**Saved entries**.
○ ○ ○ ○ ○ ○ ○
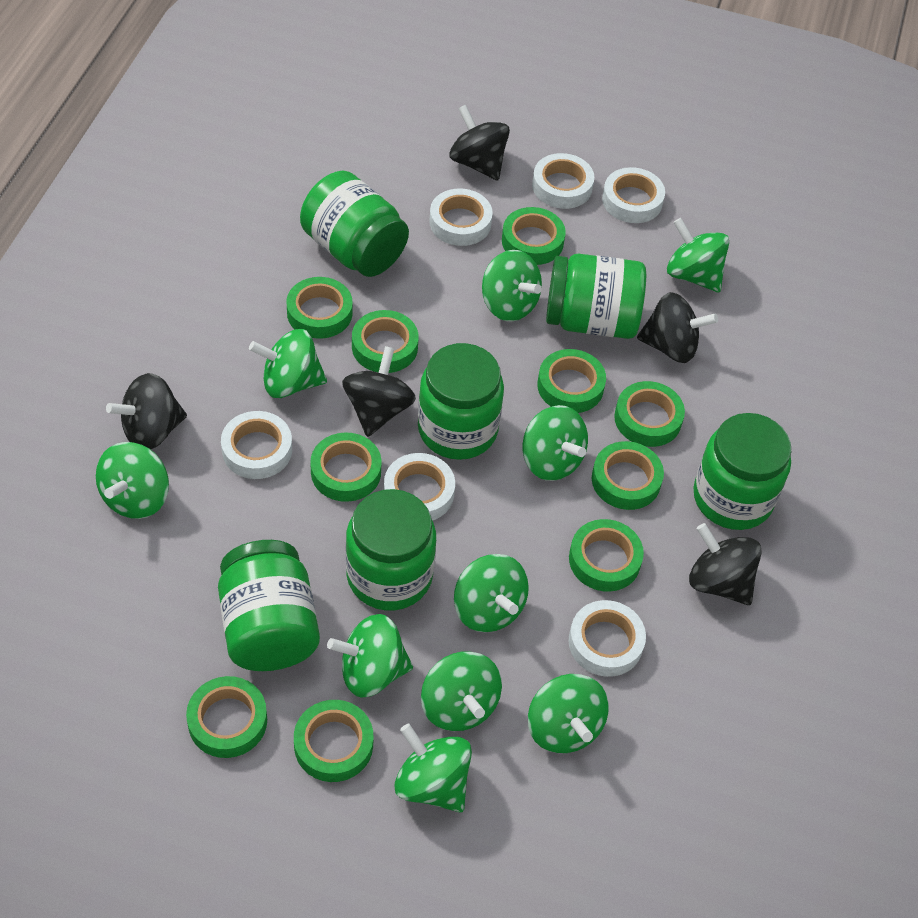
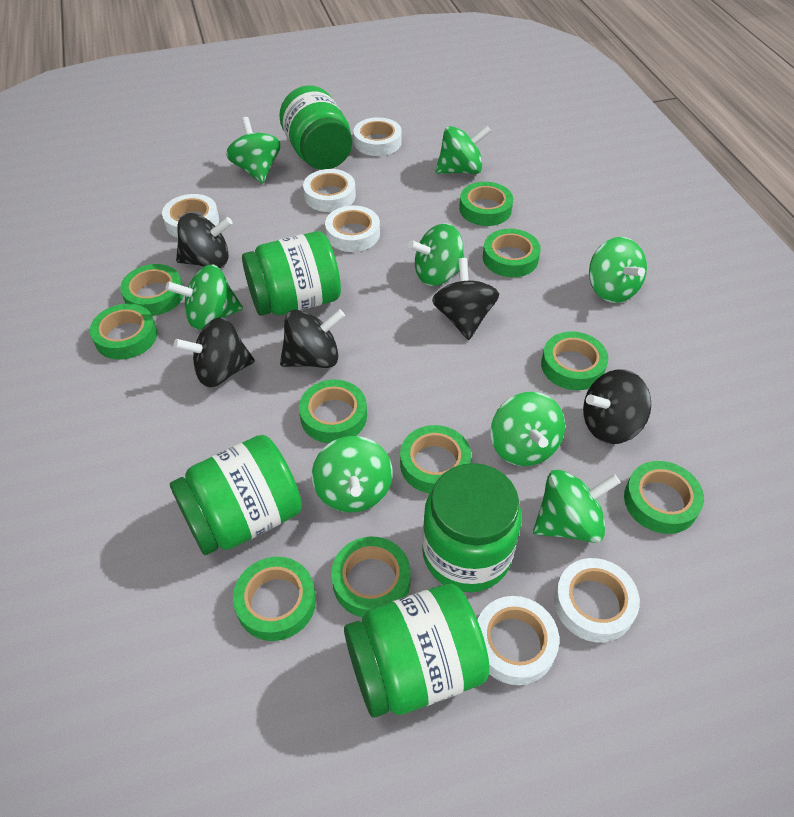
green jar: [218,540,320,671] [300,171,409,277] [346,489,436,611] [418,343,504,460] [546,254,646,339] [693,413,791,530] = 6 -> [170,435,302,555] [242,231,341,316] [279,86,352,170] [344,584,490,718] [422,463,522,592] = 5
green spinning top: [96,442,169,519] [249,329,327,398] [327,614,413,698] [395,724,472,812] [421,651,502,731] [454,554,529,632] [482,250,542,321] [522,405,588,481] [528,674,609,753] [667,218,729,292] = 10 -> [166,264,243,329] [226,117,281,184] [312,436,393,512] [408,223,465,286] [436,126,491,174] [491,392,565,466] [533,470,621,543] [589,237,647,303] = 8

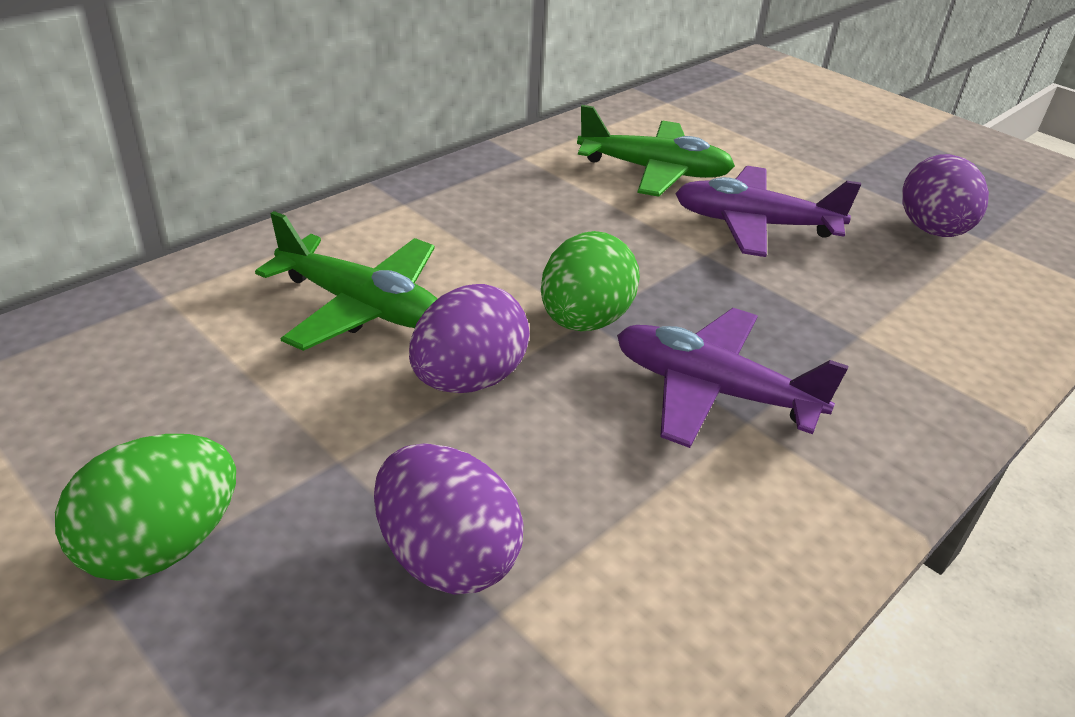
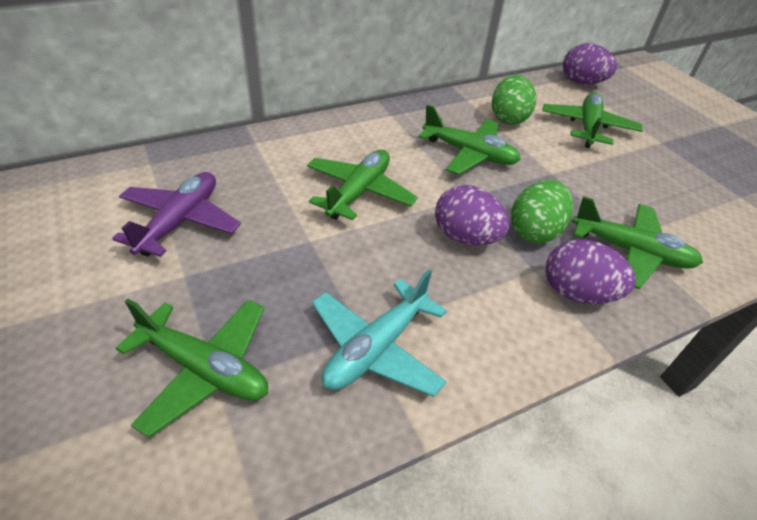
green plane: [255,211,437,351] [577,105,735,197] = 2 -> [116,299,268,437] [307,150,418,220] [418,104,521,175] [542,93,643,148] [572,196,703,289] = 5
purple plane: [617,308,849,448] [675,166,861,257] = 2 -> [112,172,241,257] = 1
turquoise plane: none = 0 -> [312,269,447,397] = 1

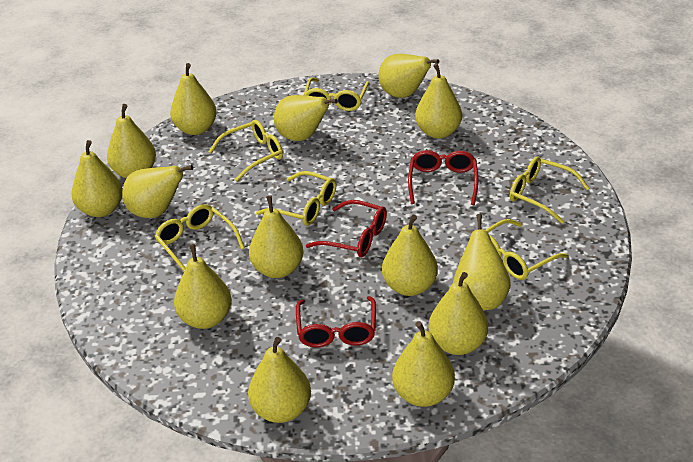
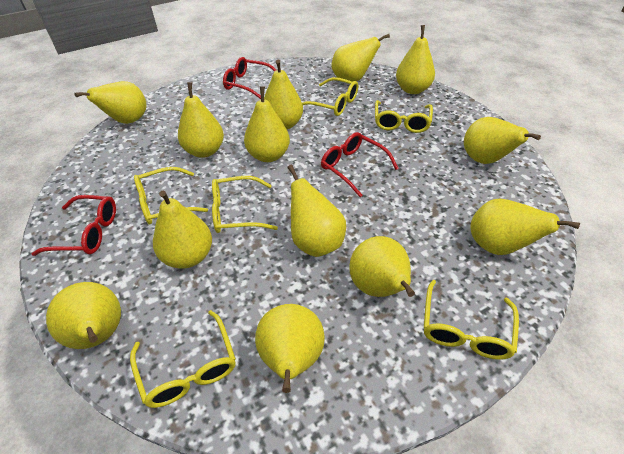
yellow pear: [71,140,123,217] [107,104,156,178] [122,165,193,218] [170,63,217,135] [174,244,232,329] [248,337,311,423] [249,196,303,278] [274,95,338,141] [379,54,439,98] [382,215,438,296] [392,321,455,407] [415,63,462,139] [429,272,488,355] [453,214,511,310] = 14 -> [46,282,121,349] [74,81,146,124] [153,191,212,269] [178,82,224,158] [244,86,290,162] [255,304,325,393] [264,59,303,129] [287,165,346,257] [331,34,390,82] [349,236,415,297] [396,25,435,94] [464,117,541,164] [471,199,580,255] = 13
○ ○ ○ ○ ○ ○ ○
**Exercise brief**.
Once you have identified the lines above that contain "green", copy each of them.

**Written answer**.
green jar: [218,540,320,671] [300,171,409,277] [346,489,436,611] [418,343,504,460] [546,254,646,339] [693,413,791,530] = 6 -> [170,435,302,555] [242,231,341,316] [279,86,352,170] [344,584,490,718] [422,463,522,592] = 5
green spinning top: [96,442,169,519] [249,329,327,398] [327,614,413,698] [395,724,472,812] [421,651,502,731] [454,554,529,632] [482,250,542,321] [522,405,588,481] [528,674,609,753] [667,218,729,292] = 10 -> [166,264,243,329] [226,117,281,184] [312,436,393,512] [408,223,465,286] [436,126,491,174] [491,392,565,466] [533,470,621,543] [589,237,647,303] = 8
green plane: [255,211,437,351] [577,105,735,197] = 2 -> [116,299,268,437] [307,150,418,220] [418,104,521,175] [542,93,643,148] [572,196,703,289] = 5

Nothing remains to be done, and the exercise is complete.